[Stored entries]

== == ==

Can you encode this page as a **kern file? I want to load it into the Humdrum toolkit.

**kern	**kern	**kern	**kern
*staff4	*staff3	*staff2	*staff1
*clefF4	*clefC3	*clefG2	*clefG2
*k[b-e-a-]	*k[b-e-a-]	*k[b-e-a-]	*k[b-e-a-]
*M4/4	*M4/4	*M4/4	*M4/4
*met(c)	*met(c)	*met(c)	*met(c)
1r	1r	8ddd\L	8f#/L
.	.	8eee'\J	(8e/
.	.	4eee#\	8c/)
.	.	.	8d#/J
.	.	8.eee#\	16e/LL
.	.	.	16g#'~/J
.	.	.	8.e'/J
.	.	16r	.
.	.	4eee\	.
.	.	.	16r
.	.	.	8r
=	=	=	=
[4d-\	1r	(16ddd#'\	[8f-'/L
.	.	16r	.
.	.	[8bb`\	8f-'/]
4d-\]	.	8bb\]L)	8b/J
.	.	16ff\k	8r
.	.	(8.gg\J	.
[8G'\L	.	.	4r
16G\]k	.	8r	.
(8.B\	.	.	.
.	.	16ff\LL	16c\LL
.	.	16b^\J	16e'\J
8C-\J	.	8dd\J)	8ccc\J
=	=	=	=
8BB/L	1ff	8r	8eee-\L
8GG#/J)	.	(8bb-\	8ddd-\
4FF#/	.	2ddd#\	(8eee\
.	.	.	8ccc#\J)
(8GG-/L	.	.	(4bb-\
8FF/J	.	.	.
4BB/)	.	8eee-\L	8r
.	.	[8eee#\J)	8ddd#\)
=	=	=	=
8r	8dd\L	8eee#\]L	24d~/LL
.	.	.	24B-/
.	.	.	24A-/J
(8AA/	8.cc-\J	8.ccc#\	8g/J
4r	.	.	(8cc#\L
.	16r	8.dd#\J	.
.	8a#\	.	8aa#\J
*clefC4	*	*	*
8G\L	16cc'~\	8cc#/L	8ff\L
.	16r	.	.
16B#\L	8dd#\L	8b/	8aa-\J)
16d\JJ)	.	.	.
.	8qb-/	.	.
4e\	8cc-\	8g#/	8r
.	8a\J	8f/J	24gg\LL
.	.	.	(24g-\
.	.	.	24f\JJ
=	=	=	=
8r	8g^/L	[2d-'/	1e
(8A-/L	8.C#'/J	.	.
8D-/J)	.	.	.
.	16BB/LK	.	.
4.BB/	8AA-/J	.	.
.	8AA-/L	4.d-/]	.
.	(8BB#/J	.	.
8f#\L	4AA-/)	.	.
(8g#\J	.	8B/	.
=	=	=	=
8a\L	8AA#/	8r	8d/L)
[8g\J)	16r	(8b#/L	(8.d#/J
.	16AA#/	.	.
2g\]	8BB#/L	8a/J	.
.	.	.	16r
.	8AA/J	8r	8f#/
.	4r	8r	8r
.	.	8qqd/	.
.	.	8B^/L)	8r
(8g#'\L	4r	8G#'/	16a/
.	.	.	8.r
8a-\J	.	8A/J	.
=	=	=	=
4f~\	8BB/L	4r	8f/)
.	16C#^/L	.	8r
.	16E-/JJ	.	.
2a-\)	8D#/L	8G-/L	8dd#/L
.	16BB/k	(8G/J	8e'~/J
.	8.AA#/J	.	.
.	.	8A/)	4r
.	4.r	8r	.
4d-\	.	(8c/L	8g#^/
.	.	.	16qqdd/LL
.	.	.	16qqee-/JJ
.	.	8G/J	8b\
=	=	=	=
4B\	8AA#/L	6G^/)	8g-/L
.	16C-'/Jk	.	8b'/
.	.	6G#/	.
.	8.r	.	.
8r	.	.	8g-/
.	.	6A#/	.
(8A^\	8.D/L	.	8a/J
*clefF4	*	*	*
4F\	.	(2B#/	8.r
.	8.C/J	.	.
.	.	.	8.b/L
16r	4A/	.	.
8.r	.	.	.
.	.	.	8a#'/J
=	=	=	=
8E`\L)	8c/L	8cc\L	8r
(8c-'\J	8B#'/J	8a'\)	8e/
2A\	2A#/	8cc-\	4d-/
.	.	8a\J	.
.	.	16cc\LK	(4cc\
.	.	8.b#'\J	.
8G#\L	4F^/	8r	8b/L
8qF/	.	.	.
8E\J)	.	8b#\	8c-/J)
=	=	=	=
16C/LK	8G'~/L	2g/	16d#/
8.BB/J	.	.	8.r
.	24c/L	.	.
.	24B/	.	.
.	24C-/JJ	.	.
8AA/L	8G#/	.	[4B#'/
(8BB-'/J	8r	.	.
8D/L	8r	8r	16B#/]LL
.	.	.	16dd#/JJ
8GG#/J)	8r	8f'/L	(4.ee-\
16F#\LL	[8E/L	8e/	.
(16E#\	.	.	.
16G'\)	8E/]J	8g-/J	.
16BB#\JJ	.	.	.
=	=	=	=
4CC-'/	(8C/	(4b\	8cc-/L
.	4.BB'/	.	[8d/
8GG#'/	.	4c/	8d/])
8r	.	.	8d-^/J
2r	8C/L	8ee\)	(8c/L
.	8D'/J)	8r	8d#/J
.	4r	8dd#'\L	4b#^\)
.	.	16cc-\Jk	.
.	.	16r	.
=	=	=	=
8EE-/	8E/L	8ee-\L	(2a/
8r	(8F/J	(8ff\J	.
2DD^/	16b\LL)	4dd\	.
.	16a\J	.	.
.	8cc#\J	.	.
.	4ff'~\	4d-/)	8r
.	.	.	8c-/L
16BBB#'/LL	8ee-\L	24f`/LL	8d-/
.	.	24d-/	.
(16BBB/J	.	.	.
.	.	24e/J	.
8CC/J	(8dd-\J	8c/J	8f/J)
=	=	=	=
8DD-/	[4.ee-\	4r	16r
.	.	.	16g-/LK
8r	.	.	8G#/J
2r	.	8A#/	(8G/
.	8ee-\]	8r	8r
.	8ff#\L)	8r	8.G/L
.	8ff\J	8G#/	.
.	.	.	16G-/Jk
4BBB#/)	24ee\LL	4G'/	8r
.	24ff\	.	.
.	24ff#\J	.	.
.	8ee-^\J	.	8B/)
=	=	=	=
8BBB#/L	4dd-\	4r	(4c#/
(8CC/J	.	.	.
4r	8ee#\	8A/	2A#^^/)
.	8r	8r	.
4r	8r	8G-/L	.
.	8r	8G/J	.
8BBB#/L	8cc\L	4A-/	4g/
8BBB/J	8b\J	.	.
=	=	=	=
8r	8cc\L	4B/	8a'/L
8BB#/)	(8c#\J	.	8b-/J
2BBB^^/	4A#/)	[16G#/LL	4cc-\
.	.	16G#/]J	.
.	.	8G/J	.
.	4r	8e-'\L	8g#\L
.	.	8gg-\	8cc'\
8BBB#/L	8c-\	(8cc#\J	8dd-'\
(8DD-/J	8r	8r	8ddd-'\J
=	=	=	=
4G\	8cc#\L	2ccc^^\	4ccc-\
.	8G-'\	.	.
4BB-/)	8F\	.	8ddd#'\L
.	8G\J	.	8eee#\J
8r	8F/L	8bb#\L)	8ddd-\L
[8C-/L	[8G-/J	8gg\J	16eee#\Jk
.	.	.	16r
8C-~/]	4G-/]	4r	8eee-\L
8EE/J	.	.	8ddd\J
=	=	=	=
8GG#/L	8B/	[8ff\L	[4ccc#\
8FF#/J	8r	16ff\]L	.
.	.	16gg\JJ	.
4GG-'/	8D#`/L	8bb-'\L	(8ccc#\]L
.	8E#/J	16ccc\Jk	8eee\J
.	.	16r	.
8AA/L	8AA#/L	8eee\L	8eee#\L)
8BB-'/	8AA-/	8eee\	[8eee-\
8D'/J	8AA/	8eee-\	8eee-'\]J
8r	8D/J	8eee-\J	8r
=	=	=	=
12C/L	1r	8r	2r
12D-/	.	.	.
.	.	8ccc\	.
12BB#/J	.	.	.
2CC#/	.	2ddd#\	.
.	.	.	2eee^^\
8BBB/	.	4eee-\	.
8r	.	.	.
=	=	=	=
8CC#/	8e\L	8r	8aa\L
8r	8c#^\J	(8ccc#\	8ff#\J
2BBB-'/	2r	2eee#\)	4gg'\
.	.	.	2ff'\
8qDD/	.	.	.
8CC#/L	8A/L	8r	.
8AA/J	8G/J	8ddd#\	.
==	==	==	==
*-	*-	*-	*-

== == ==

> [REQUIREMENT] Pick out each line in the items above that contains the string "kern", and copy those lines in full.

> [ANSWER TO THIS EXERCISE]
Can you encode this page as a **kern file? I want to load it into the Humdrum toolkit.
**kern	**kern	**kern	**kern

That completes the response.